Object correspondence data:
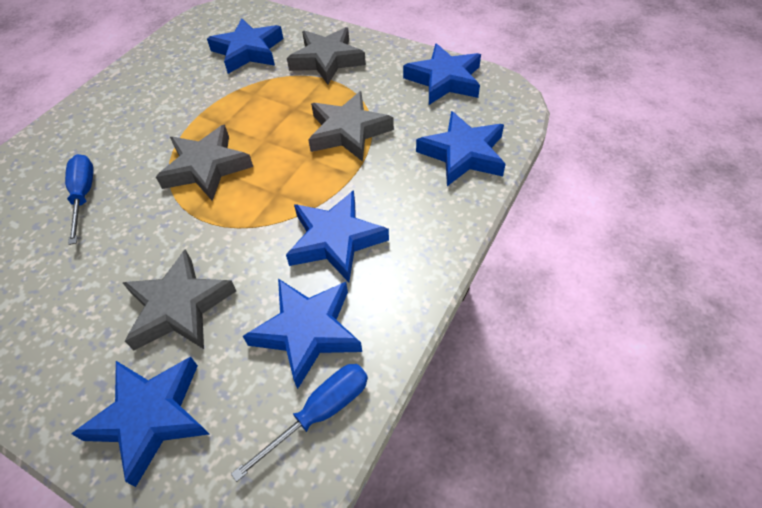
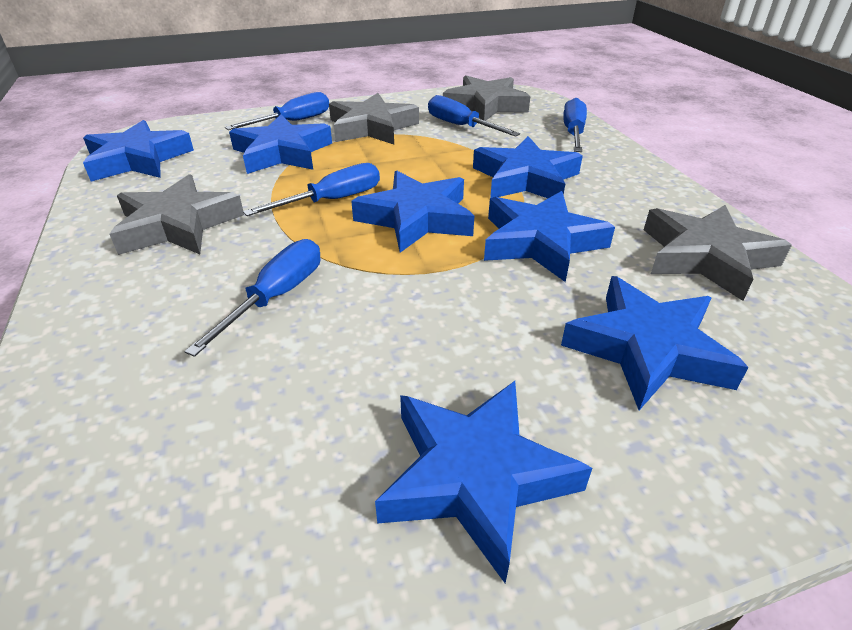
blue screwdriver: 2 -> 5
blue star: 6 -> 7

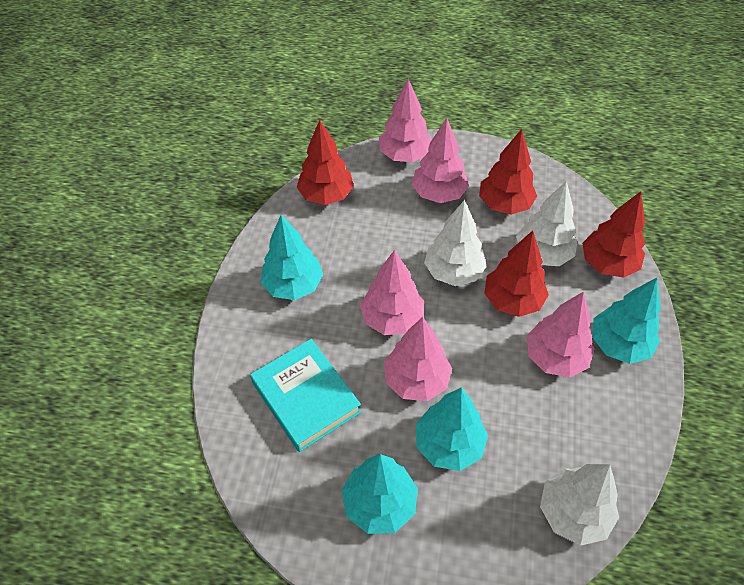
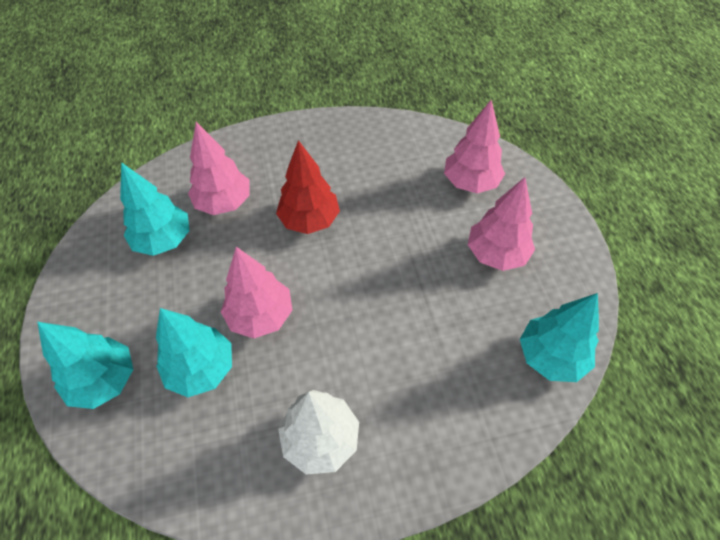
pink tree: 5 -> 4
red tree: 4 -> 1
turquoise book: 1 -> 0
white tree: 3 -> 1

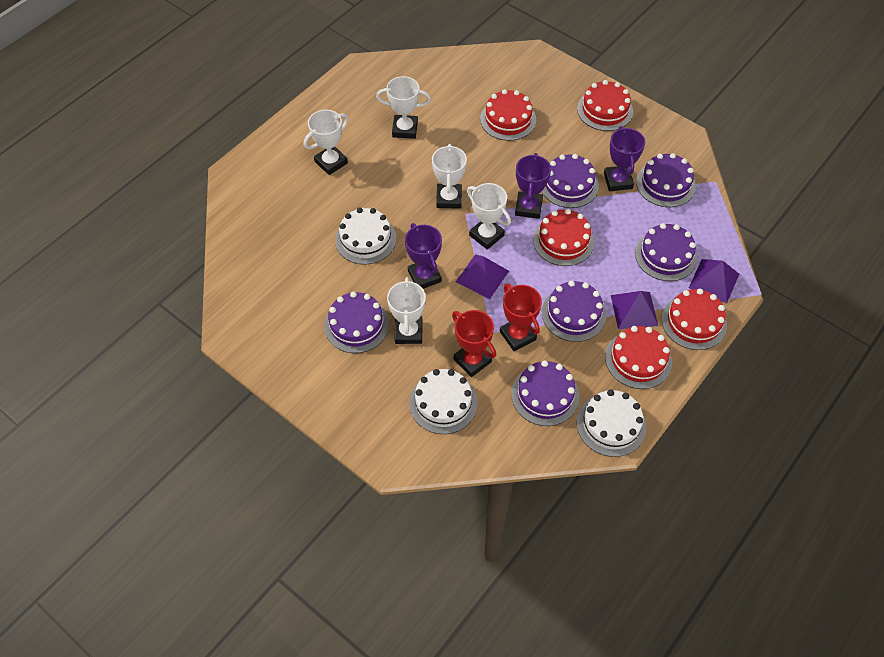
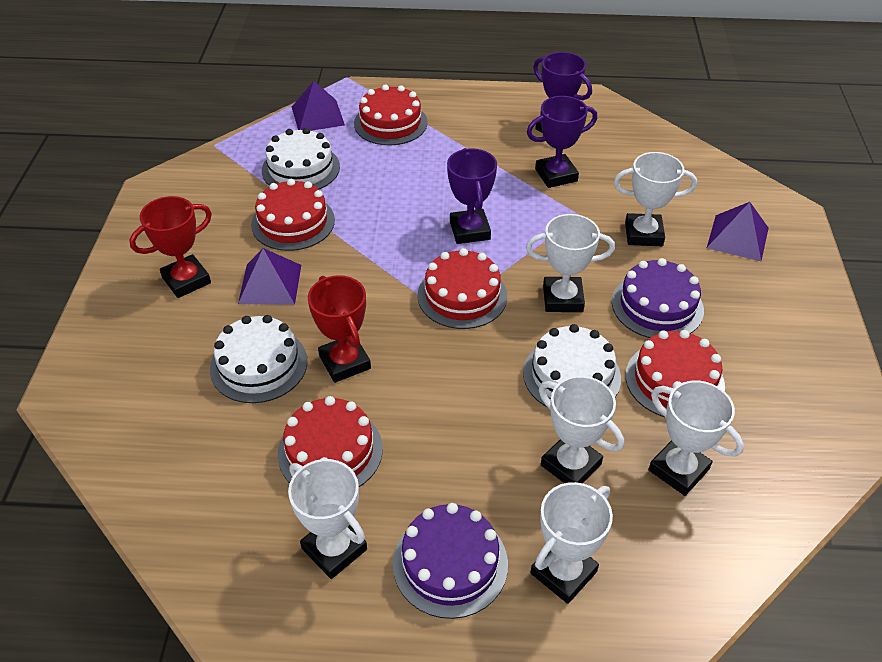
purple cake: 6 -> 2
white trophy: 5 -> 6

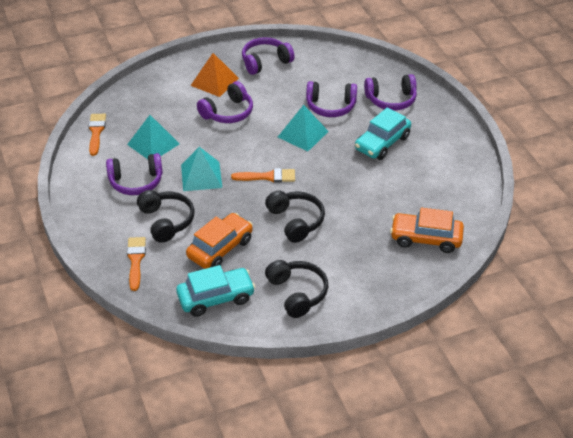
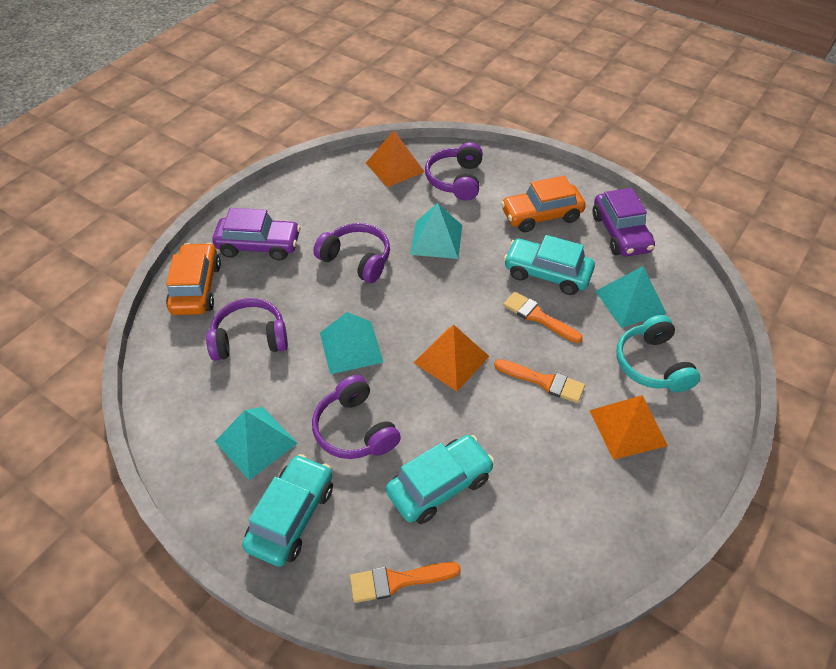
black headphones: 3 -> 0
orange pyramid: 1 -> 3
purple car: 0 -> 2
purple headphones: 5 -> 4
turquoise car: 2 -> 3
turquoise headphones: 0 -> 1
turquoise pyramid: 3 -> 4

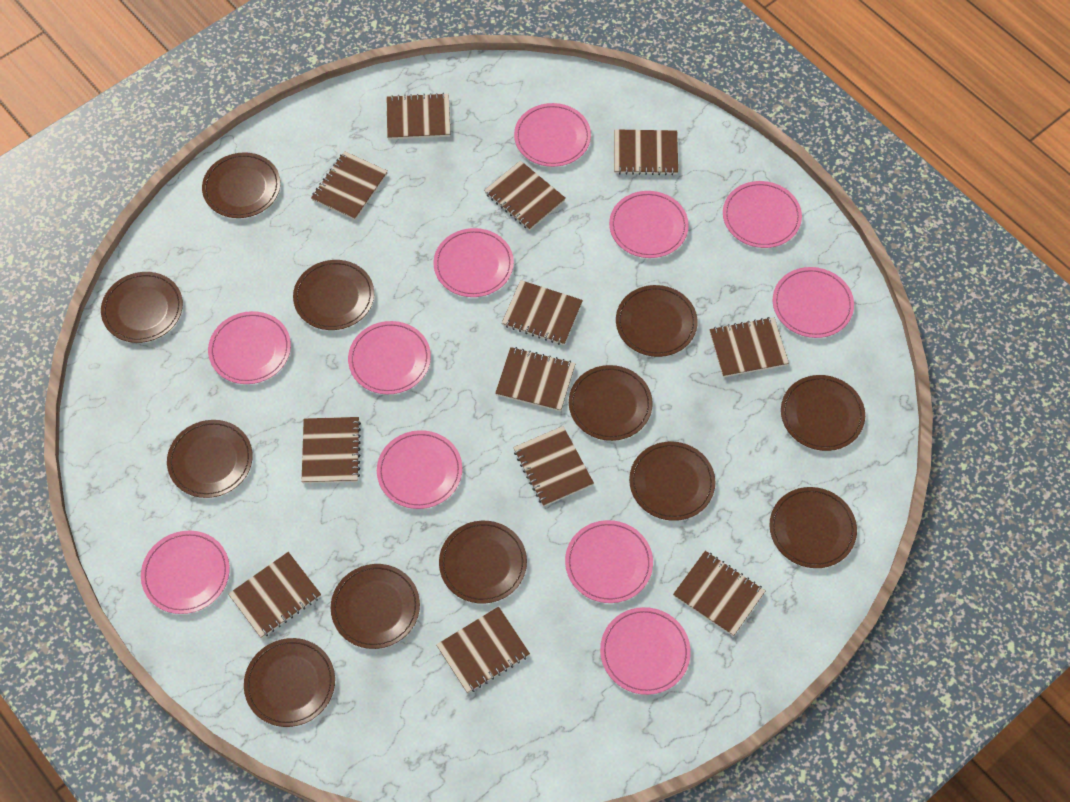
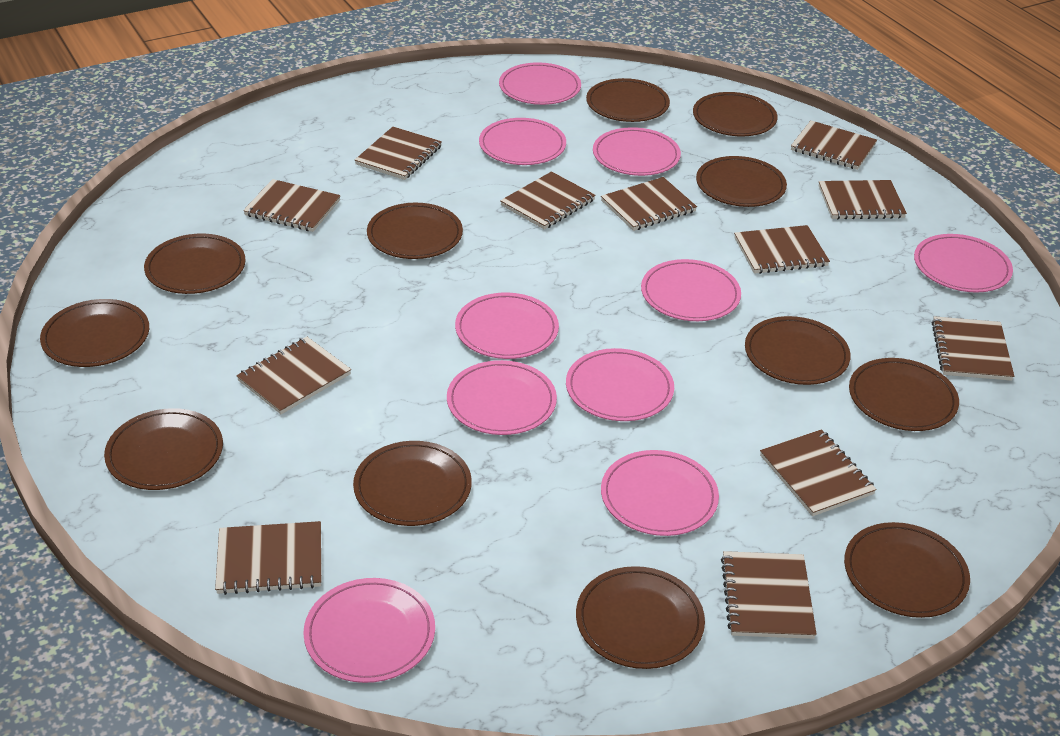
pink plate: 11 -> 10

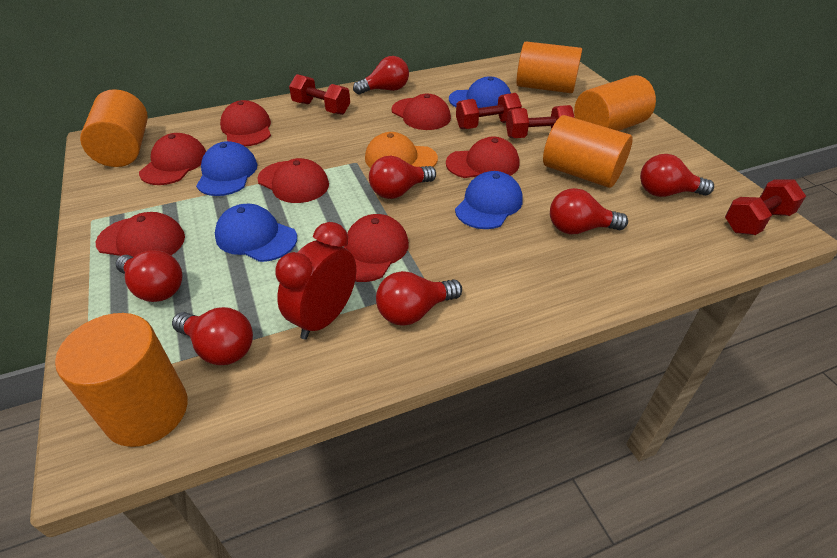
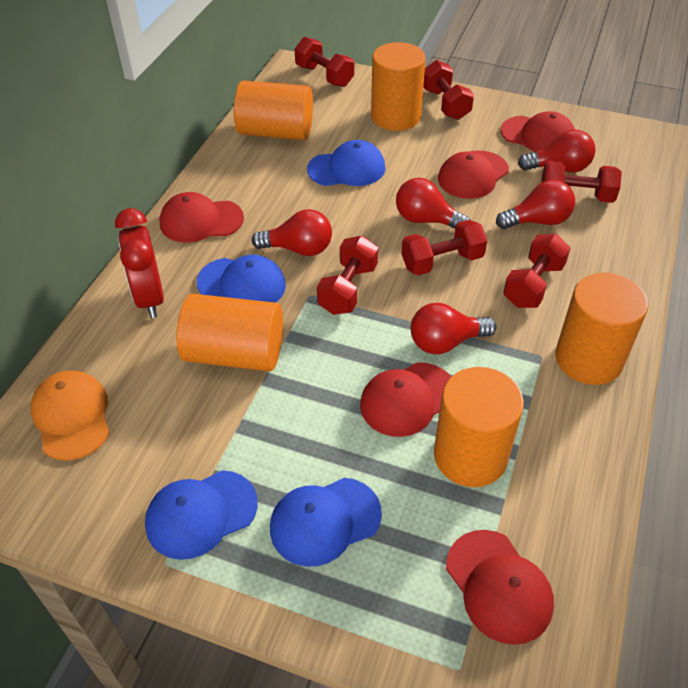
red cap: 7 -> 5
red dumbbell: 4 -> 6
red light bulb: 7 -> 5

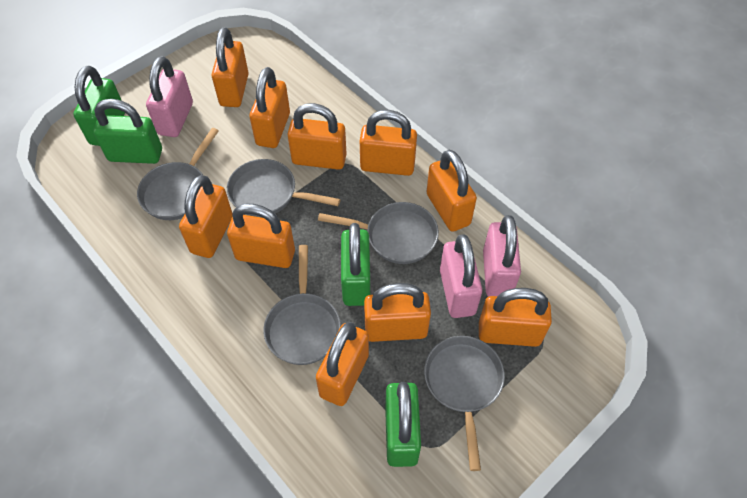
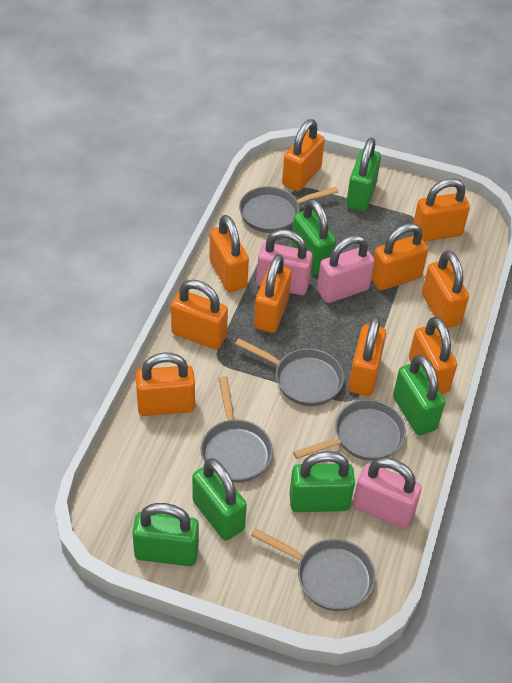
green padlock: 4 -> 6

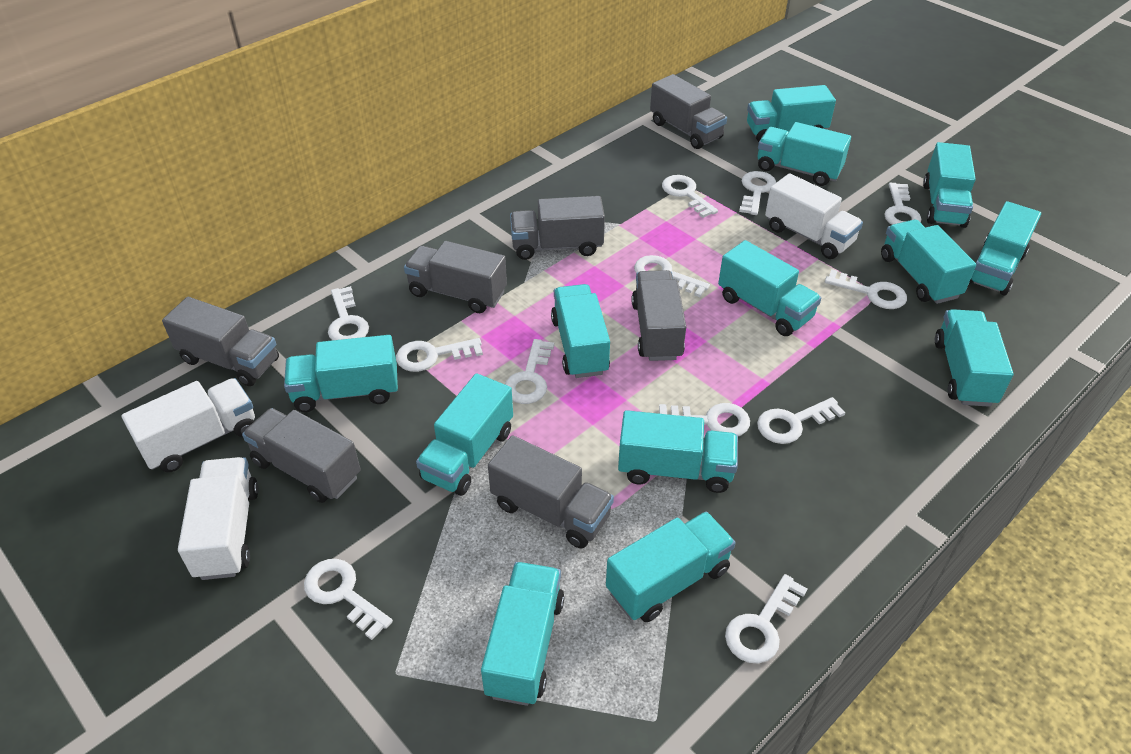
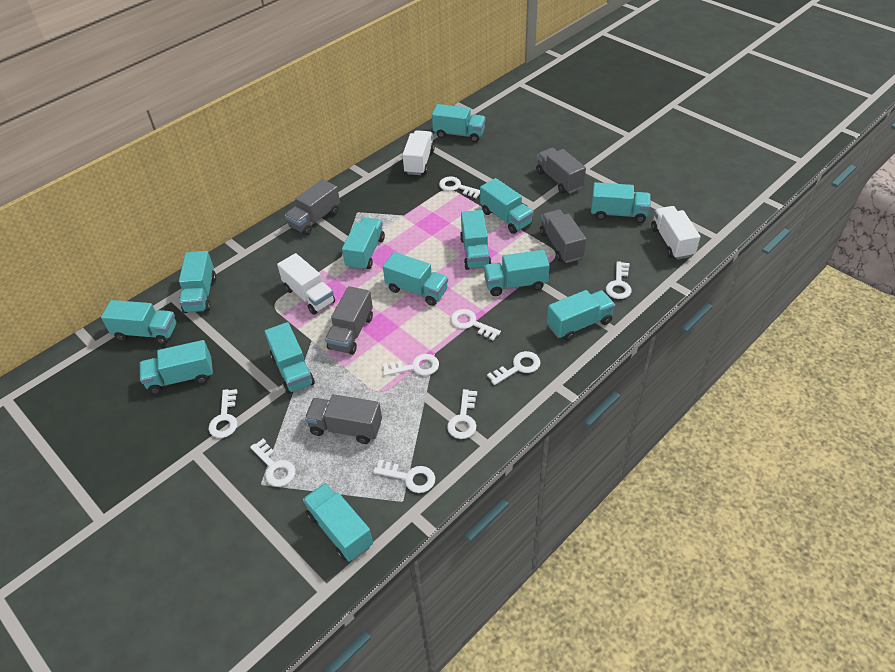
grey truck: 7 -> 5
white key: 12 -> 9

WORK TO BE COMPLETED. Make an exact copy of the lines above, starting at the line that contains "purple headphones: 5 -> 4" and running through the final line of the entries. Omit the pictures.

FINISHED EXERCISE.
purple headphones: 5 -> 4
turquoise car: 2 -> 3
turquoise headphones: 0 -> 1
turquoise pyramid: 3 -> 4

pink plate: 11 -> 10

red cap: 7 -> 5
red dumbbell: 4 -> 6
red light bulb: 7 -> 5

green padlock: 4 -> 6

grey truck: 7 -> 5
white key: 12 -> 9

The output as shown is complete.